* _Assignment_:
Only the lines below between the one holding "P2 pin 3: AUX2 -> AUX" and the one holding "R3: none -> 300 (AUX2, SENS)", inclusive, are to be reproduced word for word; the pictures are to be left out.

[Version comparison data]
————

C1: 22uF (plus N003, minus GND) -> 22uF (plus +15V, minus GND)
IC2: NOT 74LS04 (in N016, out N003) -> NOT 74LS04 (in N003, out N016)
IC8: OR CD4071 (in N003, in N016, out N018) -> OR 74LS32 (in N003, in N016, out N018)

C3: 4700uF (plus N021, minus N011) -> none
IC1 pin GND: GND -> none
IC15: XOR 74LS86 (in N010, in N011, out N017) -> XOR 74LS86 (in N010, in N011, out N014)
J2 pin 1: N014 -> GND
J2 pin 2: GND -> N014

————

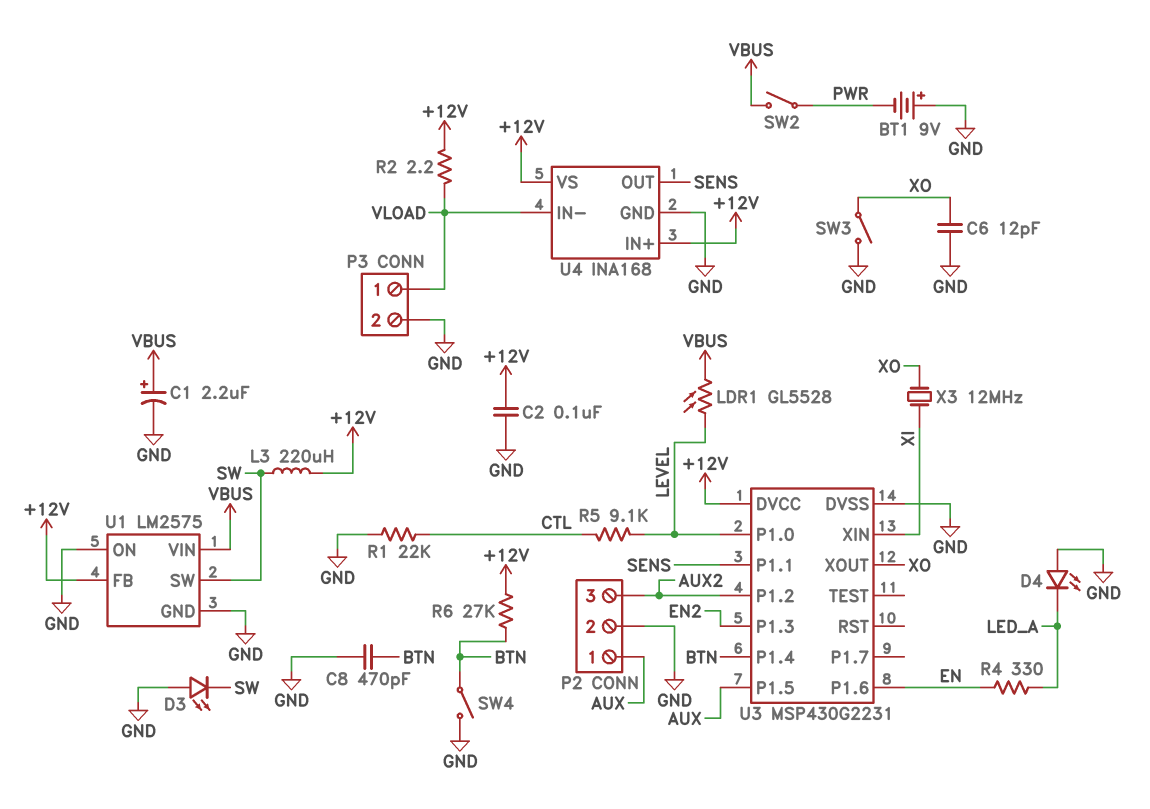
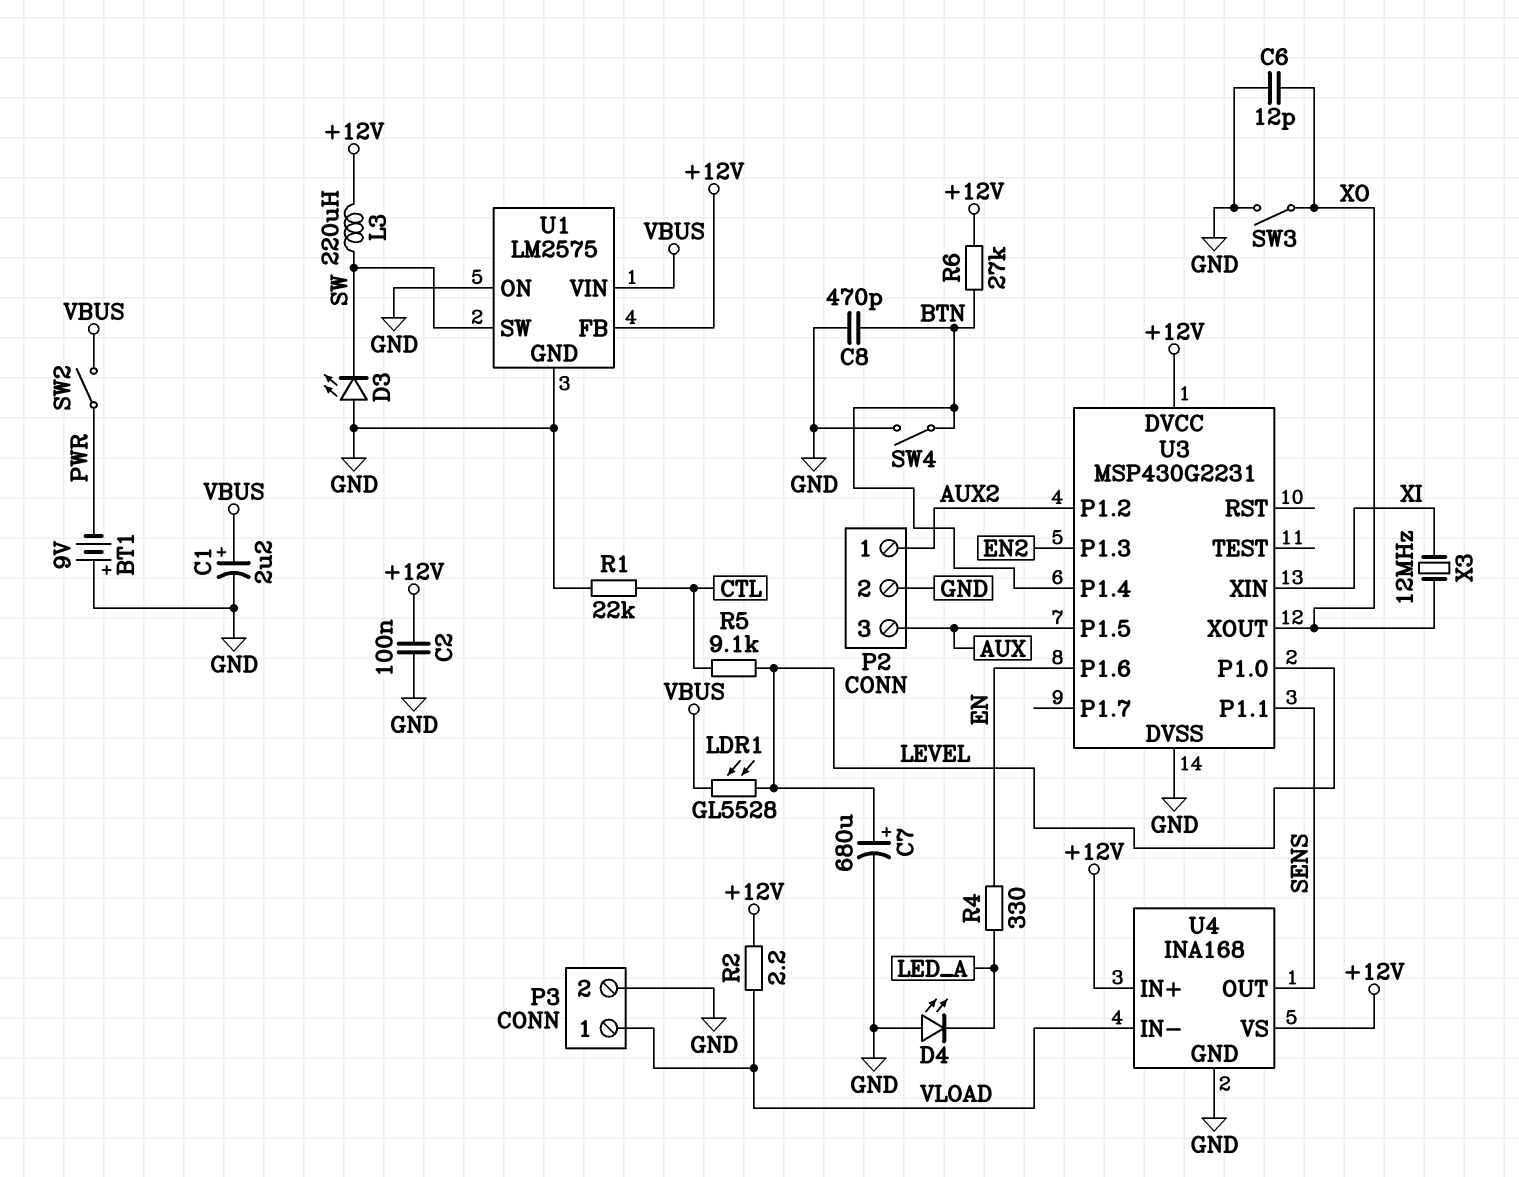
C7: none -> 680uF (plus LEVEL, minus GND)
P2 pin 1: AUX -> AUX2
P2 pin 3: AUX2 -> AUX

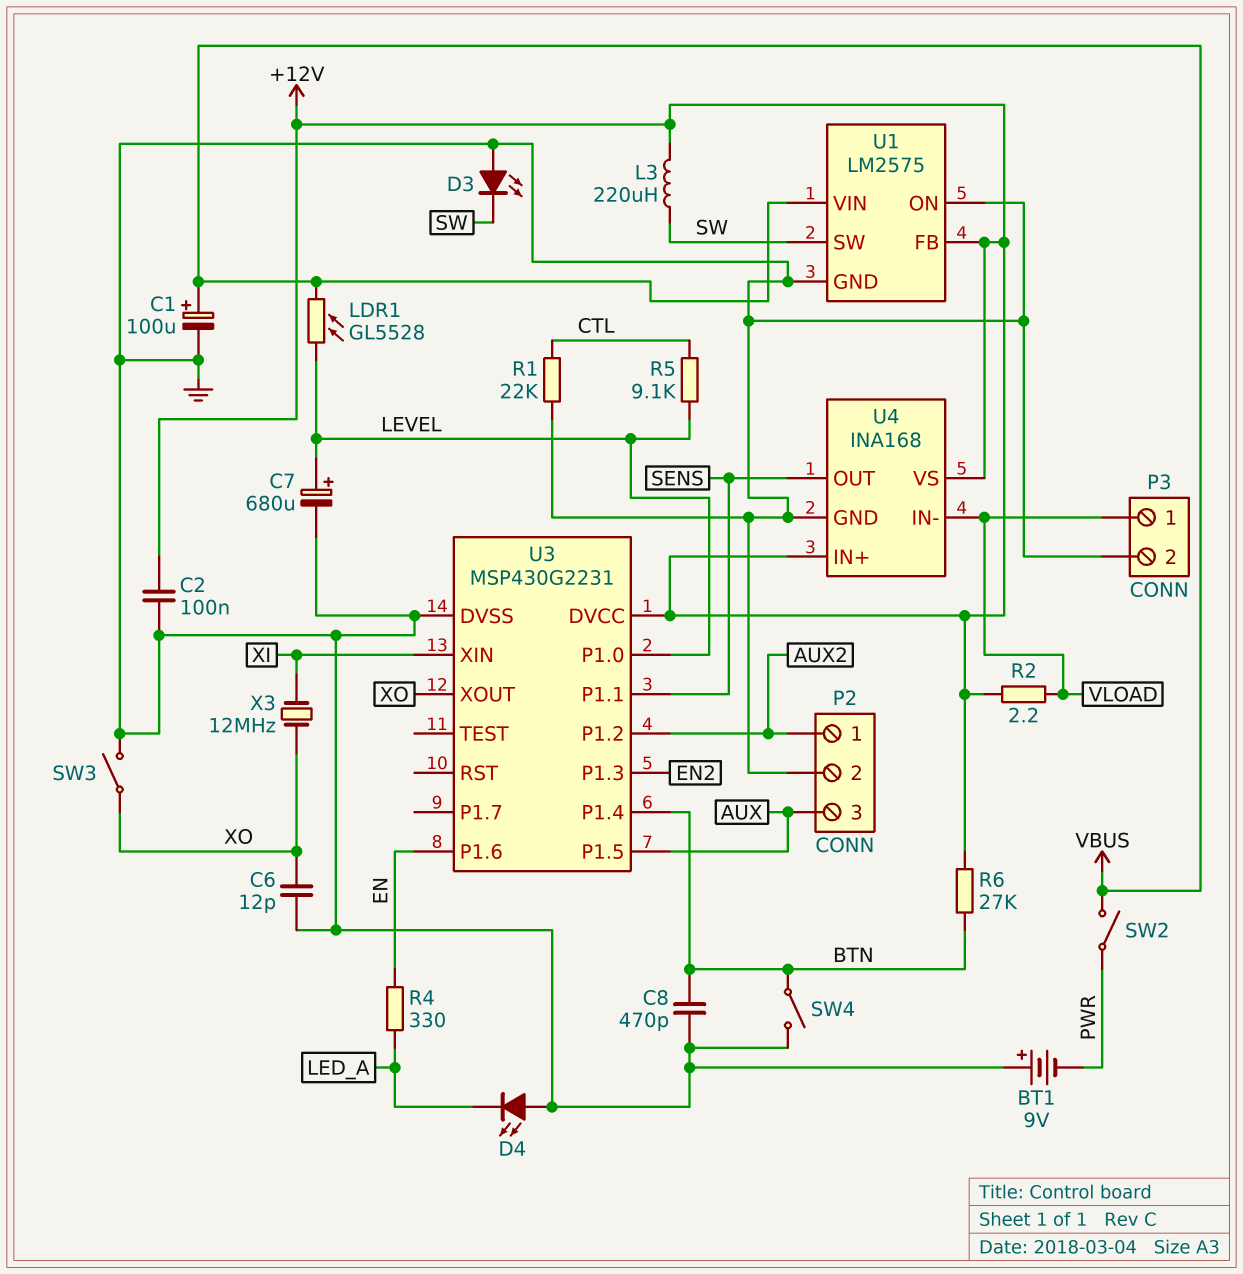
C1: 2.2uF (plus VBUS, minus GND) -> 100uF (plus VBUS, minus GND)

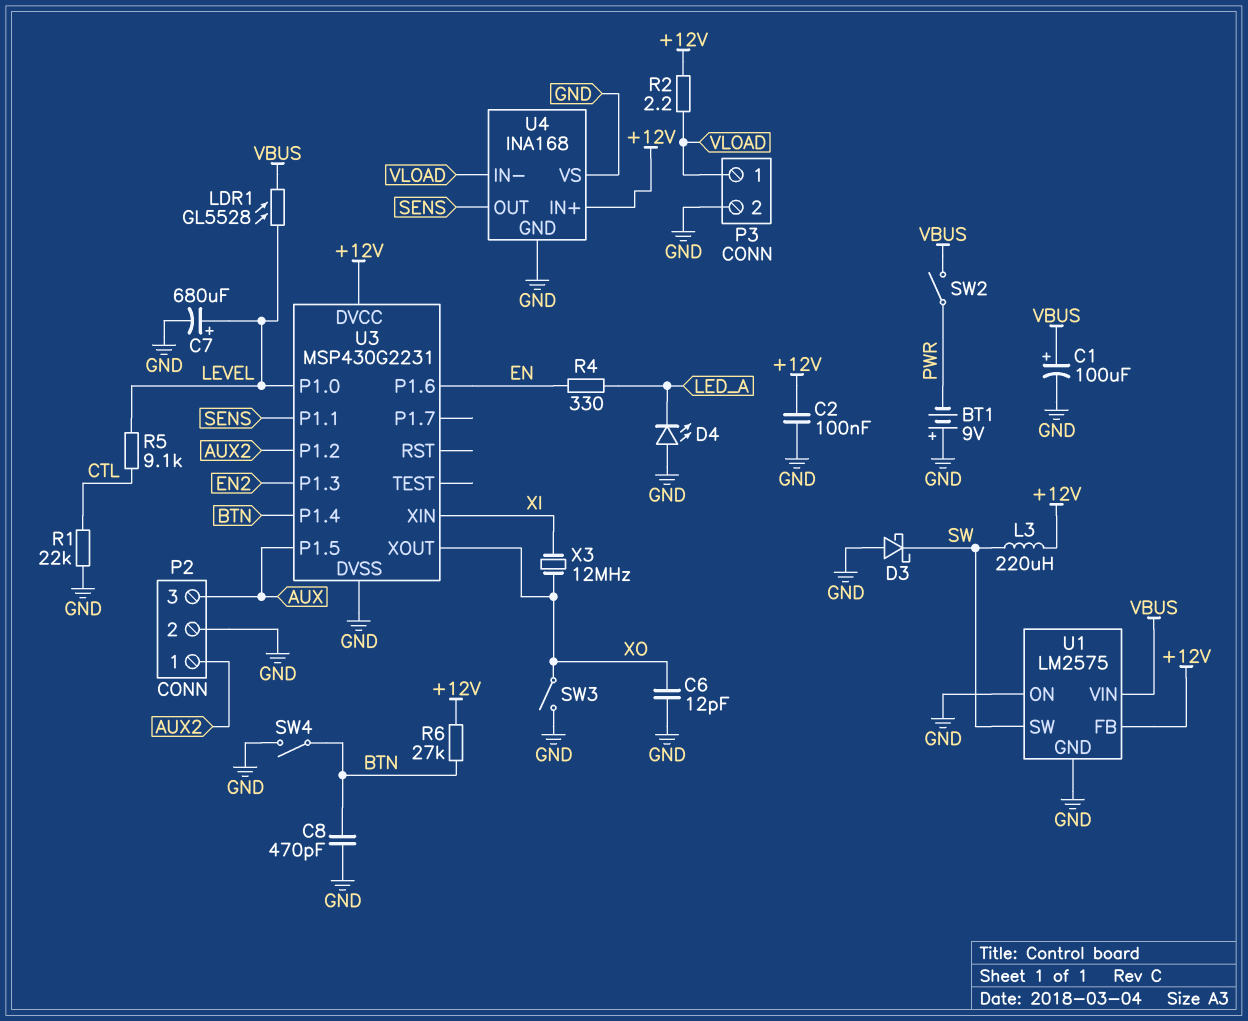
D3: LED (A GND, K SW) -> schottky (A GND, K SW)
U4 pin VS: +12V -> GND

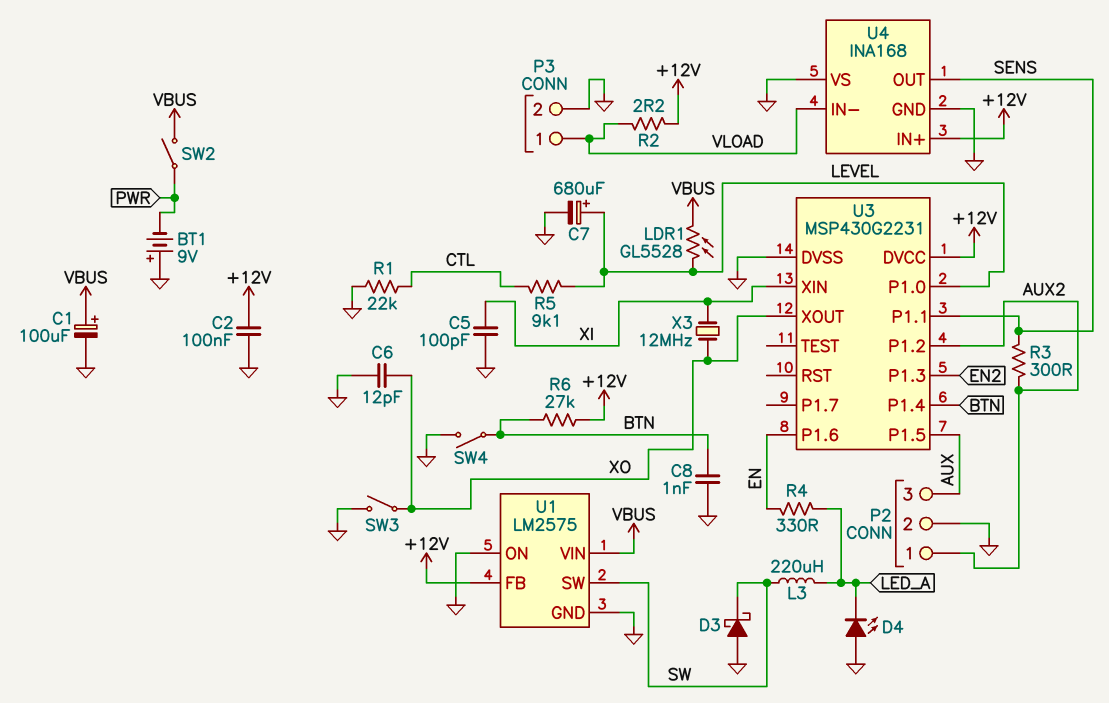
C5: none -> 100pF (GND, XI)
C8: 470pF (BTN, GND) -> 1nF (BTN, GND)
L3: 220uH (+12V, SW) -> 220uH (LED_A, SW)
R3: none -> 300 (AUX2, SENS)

————

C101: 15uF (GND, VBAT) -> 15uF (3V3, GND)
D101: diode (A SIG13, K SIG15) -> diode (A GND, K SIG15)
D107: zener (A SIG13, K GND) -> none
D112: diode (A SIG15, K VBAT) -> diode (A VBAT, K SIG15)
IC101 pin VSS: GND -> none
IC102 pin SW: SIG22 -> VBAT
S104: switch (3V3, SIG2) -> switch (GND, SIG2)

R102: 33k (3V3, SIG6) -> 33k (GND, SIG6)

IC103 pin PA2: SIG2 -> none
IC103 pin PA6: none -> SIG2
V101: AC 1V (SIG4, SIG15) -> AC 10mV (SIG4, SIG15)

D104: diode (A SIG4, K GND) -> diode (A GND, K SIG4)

————

* _Exercise output_:
P2 pin 3: AUX2 -> AUX

C1: 2.2uF (plus VBUS, minus GND) -> 100uF (plus VBUS, minus GND)

D3: LED (A GND, K SW) -> schottky (A GND, K SW)
U4 pin VS: +12V -> GND

C5: none -> 100pF (GND, XI)
C8: 470pF (BTN, GND) -> 1nF (BTN, GND)
L3: 220uH (+12V, SW) -> 220uH (LED_A, SW)
R3: none -> 300 (AUX2, SENS)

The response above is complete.